Object change listings
○ ○ ○ ○

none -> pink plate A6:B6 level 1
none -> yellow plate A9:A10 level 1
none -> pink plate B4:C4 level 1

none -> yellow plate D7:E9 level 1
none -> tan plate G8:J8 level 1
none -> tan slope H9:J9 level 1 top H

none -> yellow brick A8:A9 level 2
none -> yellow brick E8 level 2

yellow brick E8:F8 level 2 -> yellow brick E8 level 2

○ ○ ○ ○

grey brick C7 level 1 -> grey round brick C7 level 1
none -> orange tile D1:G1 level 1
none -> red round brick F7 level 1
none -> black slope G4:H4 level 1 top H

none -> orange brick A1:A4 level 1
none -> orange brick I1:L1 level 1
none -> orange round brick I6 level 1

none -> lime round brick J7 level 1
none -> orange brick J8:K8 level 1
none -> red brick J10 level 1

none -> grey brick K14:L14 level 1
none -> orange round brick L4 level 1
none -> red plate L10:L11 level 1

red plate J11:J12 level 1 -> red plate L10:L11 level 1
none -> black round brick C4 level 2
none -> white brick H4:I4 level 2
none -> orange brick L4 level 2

○ ○ ○ ○

In the entries above, find the line holding "none -> grey brick K14:L14 level 1" and the line holding "none -> orange brick L4 level 2", then retype exactly those two lines and every line between them, and nothing else.

none -> grey brick K14:L14 level 1
none -> orange round brick L4 level 1
none -> red plate L10:L11 level 1

red plate J11:J12 level 1 -> red plate L10:L11 level 1
none -> black round brick C4 level 2
none -> white brick H4:I4 level 2
none -> orange brick L4 level 2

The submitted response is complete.